[[ THE DATA open ]]
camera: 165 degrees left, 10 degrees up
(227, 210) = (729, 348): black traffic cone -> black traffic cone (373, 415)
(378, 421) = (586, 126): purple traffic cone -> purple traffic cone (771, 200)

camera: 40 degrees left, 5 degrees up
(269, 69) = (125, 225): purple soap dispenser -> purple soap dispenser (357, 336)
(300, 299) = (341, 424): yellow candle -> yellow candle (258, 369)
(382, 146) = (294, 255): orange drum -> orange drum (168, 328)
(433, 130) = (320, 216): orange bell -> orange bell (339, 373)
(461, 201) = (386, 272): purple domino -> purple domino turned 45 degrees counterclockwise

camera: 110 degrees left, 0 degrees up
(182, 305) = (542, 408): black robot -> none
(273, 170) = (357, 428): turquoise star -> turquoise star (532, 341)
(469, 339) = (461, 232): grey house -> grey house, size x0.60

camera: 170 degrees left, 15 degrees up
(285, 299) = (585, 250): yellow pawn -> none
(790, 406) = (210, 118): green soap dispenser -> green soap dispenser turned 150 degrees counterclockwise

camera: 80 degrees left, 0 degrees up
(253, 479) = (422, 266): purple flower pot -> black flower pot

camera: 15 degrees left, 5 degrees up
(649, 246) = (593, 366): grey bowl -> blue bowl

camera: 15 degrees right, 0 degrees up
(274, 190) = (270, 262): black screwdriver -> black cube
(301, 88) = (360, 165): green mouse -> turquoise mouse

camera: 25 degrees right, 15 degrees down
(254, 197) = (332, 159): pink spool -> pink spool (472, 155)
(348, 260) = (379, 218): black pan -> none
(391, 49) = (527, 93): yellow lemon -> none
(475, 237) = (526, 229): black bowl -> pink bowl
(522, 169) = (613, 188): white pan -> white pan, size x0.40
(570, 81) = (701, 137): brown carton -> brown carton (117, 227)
[[ THE DATA closed ]]
**WORK INSTRUCTIONS:**
Exactly as written, please transcribe the lines from the start of the records above to the line that holds "camera: 15 degrees right, 0 degrees up", both ends included.

**RESPONSE TO THIS EXERCISE:**
camera: 165 degrees left, 10 degrees up
(227, 210) = (729, 348): black traffic cone -> black traffic cone (373, 415)
(378, 421) = (586, 126): purple traffic cone -> purple traffic cone (771, 200)

camera: 40 degrees left, 5 degrees up
(269, 69) = (125, 225): purple soap dispenser -> purple soap dispenser (357, 336)
(300, 299) = (341, 424): yellow candle -> yellow candle (258, 369)
(382, 146) = (294, 255): orange drum -> orange drum (168, 328)
(433, 130) = (320, 216): orange bell -> orange bell (339, 373)
(461, 201) = (386, 272): purple domino -> purple domino turned 45 degrees counterclockwise

camera: 110 degrees left, 0 degrees up
(182, 305) = (542, 408): black robot -> none
(273, 170) = (357, 428): turquoise star -> turquoise star (532, 341)
(469, 339) = (461, 232): grey house -> grey house, size x0.60

camera: 170 degrees left, 15 degrees up
(285, 299) = (585, 250): yellow pawn -> none
(790, 406) = (210, 118): green soap dispenser -> green soap dispenser turned 150 degrees counterclockwise

camera: 80 degrees left, 0 degrees up
(253, 479) = (422, 266): purple flower pot -> black flower pot

camera: 15 degrees left, 5 degrees up
(649, 246) = (593, 366): grey bowl -> blue bowl

camera: 15 degrees right, 0 degrees up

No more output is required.